If a line in the entries below contains "triangle", copy it.

□ □ □ □

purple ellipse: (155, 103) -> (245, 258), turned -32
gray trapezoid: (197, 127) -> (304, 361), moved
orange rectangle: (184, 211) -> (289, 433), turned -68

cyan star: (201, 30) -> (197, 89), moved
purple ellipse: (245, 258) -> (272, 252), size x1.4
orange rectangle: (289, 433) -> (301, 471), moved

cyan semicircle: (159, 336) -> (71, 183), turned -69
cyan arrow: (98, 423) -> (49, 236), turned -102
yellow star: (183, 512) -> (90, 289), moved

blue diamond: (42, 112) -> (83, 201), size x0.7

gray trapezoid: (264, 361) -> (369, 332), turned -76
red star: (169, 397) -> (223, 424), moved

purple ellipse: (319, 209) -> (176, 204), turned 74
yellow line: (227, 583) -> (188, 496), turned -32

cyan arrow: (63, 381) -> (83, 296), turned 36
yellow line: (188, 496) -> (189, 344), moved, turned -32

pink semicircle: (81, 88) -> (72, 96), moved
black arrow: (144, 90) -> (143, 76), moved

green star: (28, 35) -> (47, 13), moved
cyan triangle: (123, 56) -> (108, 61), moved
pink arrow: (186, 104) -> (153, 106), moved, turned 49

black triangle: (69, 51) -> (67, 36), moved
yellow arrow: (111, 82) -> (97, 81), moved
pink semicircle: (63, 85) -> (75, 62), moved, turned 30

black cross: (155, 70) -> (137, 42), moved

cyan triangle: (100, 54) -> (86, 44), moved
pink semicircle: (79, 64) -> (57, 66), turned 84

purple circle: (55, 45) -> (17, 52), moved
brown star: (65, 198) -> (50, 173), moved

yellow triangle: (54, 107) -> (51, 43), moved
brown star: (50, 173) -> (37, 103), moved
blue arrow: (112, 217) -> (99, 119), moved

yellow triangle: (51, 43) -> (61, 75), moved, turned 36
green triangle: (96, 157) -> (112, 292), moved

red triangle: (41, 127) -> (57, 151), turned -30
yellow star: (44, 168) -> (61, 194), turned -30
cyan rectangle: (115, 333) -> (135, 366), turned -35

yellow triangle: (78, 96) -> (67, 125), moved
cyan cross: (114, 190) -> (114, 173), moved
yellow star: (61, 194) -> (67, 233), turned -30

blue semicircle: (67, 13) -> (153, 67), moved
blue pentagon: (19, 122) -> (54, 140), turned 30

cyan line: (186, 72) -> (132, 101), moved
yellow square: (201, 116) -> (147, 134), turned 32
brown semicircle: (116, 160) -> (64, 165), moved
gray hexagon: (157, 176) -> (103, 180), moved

□ □ □ □

Written solution:
cyan triangle: (123, 56) -> (108, 61), moved
black triangle: (69, 51) -> (67, 36), moved
cyan triangle: (100, 54) -> (86, 44), moved
yellow triangle: (54, 107) -> (51, 43), moved
yellow triangle: (51, 43) -> (61, 75), moved, turned 36
green triangle: (96, 157) -> (112, 292), moved
red triangle: (41, 127) -> (57, 151), turned -30
yellow triangle: (78, 96) -> (67, 125), moved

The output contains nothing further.